**ABOUT THIS EXERCISE**
From the listing below, restate word for word the lines from the line containing "MIC: MAX4466 -> KY-038" down through the line containing "RADIO1 pin VCC: GND -> 5V". Exclude pictures.

**DATA FOR REVIEW**
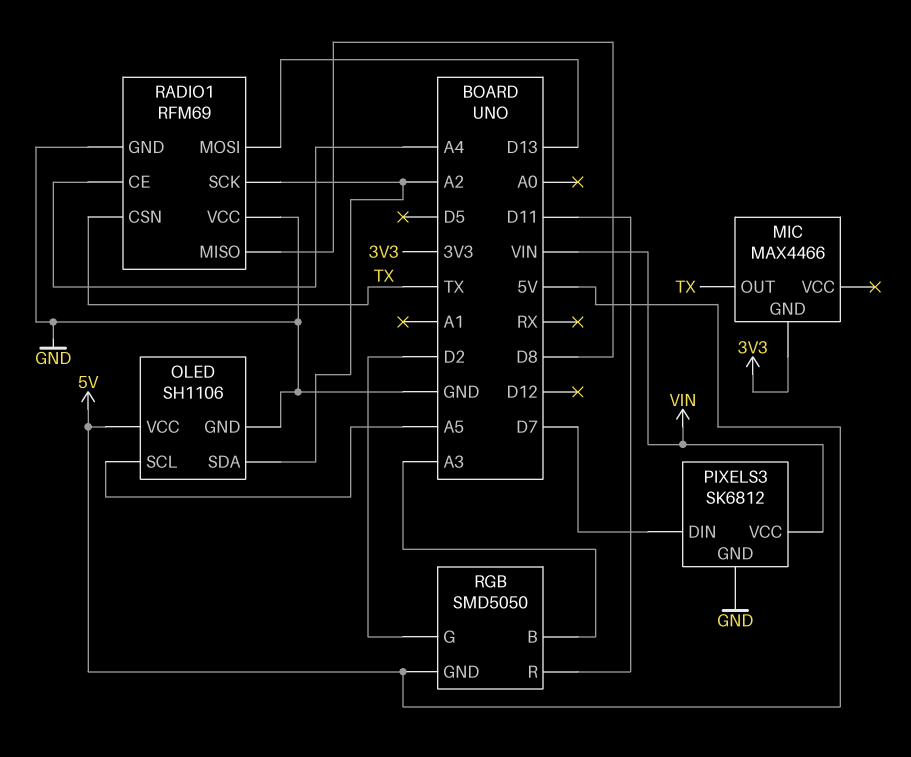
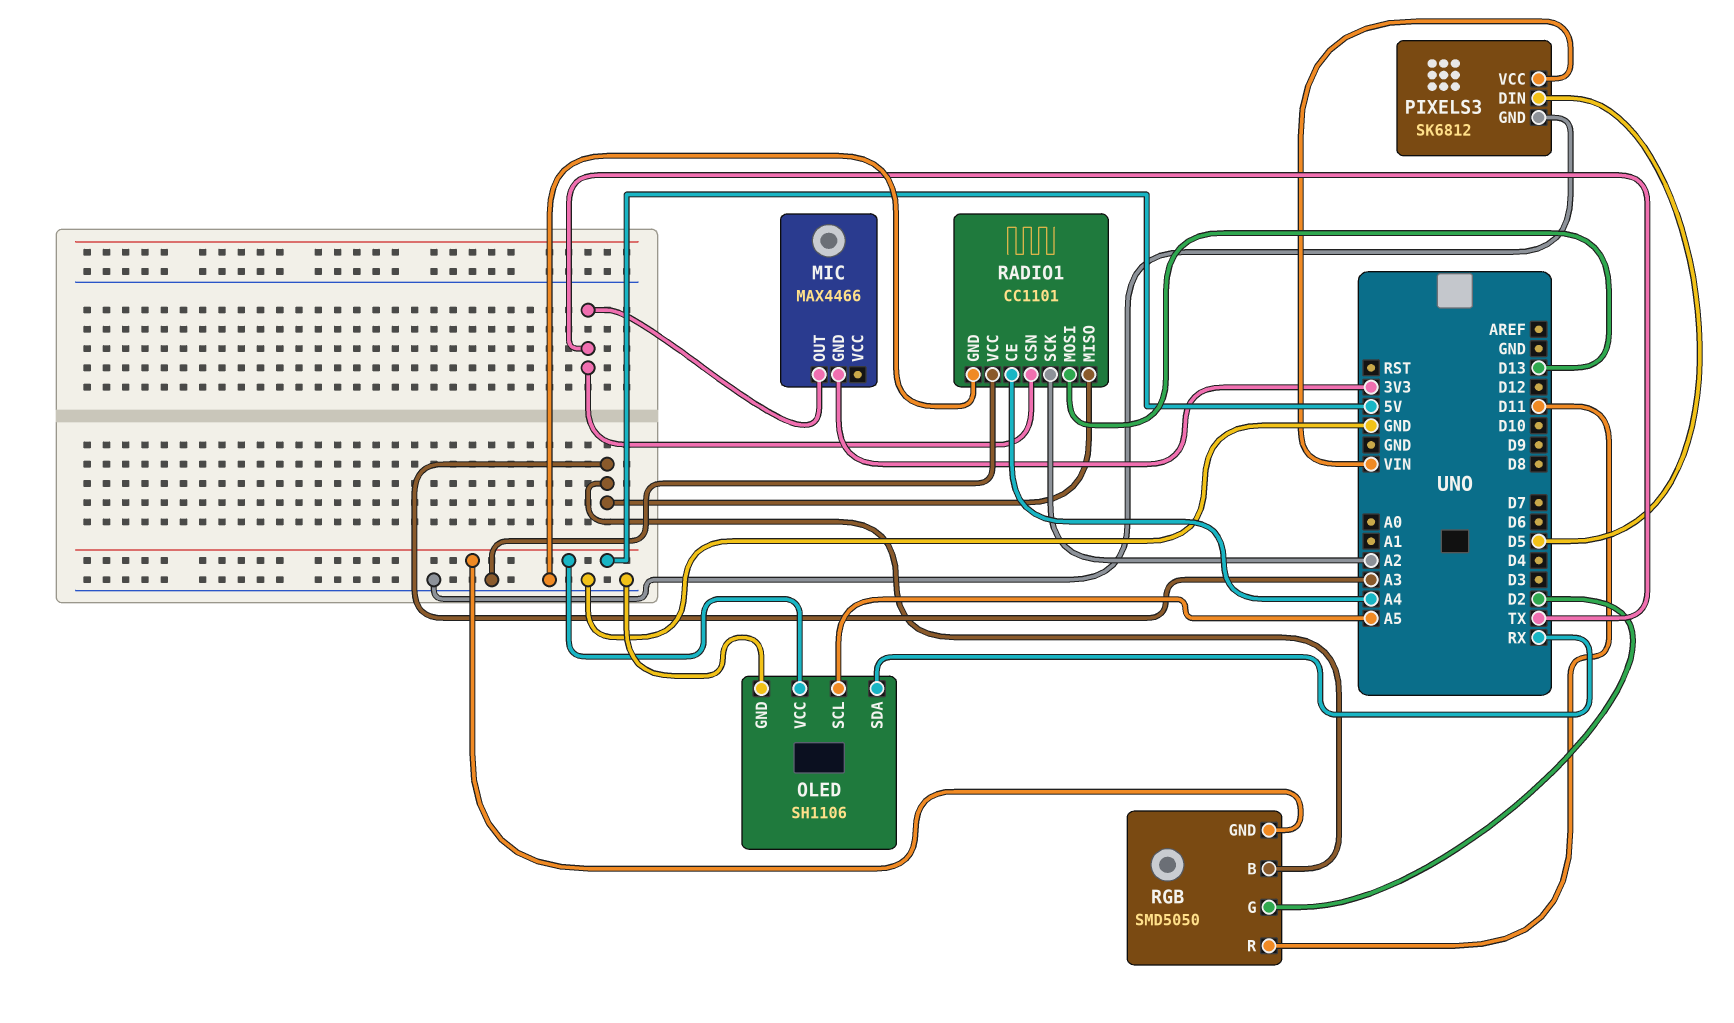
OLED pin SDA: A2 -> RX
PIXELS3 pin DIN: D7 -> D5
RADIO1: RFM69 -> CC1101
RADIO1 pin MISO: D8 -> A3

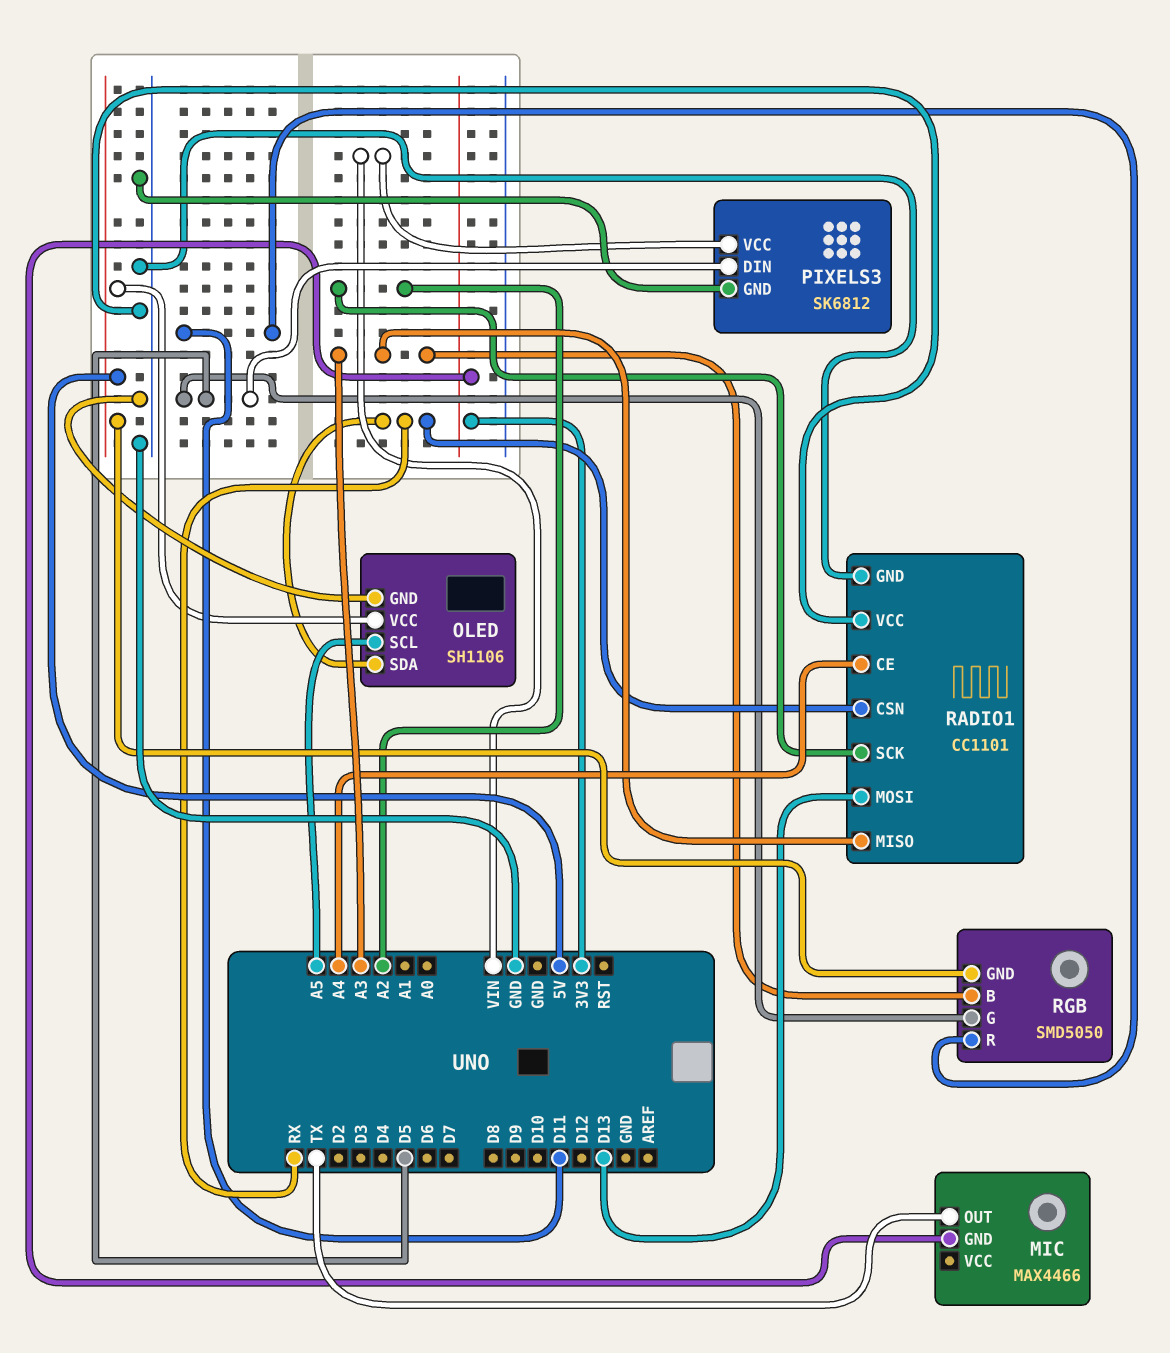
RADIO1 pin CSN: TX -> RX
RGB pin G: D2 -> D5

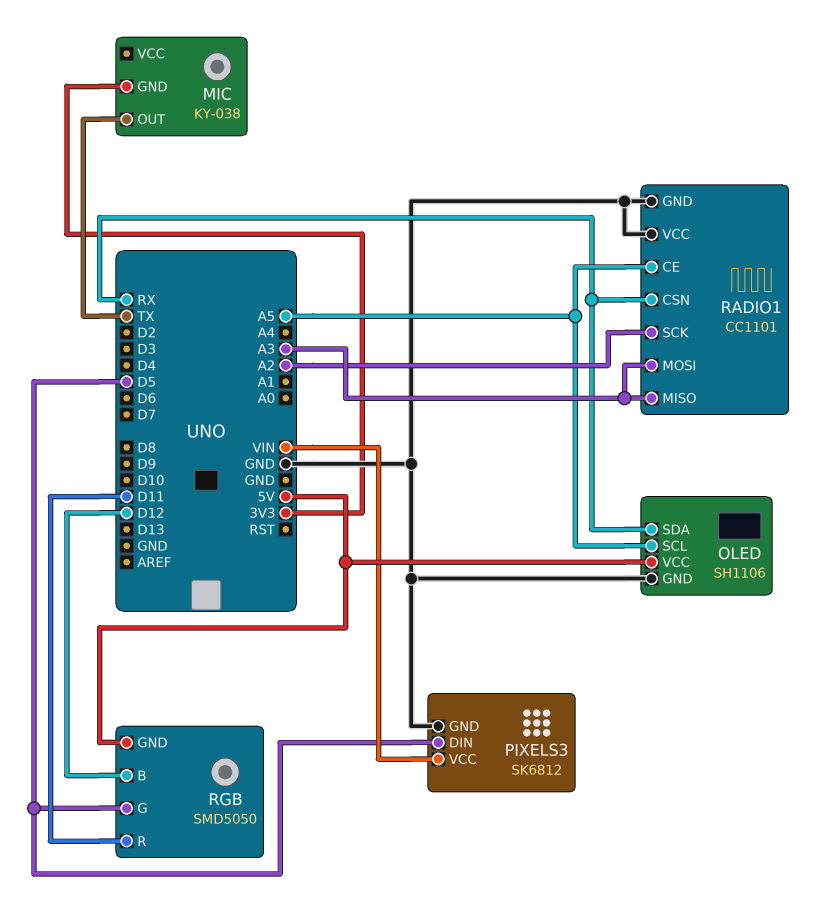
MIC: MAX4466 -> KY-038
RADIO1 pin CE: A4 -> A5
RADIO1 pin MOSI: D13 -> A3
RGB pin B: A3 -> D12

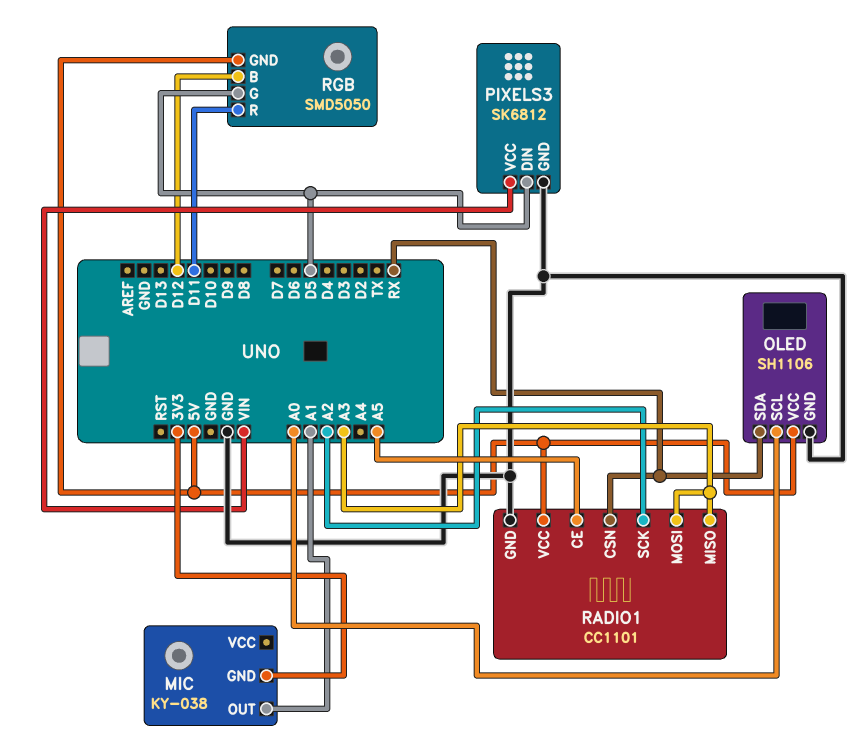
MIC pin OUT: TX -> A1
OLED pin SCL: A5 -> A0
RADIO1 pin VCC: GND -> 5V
* * *
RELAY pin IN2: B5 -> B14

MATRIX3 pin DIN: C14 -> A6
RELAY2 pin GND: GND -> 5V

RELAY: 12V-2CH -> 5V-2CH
--
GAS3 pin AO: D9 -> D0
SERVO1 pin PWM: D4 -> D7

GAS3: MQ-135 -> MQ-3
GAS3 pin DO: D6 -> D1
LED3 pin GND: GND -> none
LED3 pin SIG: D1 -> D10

**TASK SOLUTION**
MIC: MAX4466 -> KY-038
RADIO1 pin CE: A4 -> A5
RADIO1 pin MOSI: D13 -> A3
RGB pin B: A3 -> D12

MIC pin OUT: TX -> A1
OLED pin SCL: A5 -> A0
RADIO1 pin VCC: GND -> 5V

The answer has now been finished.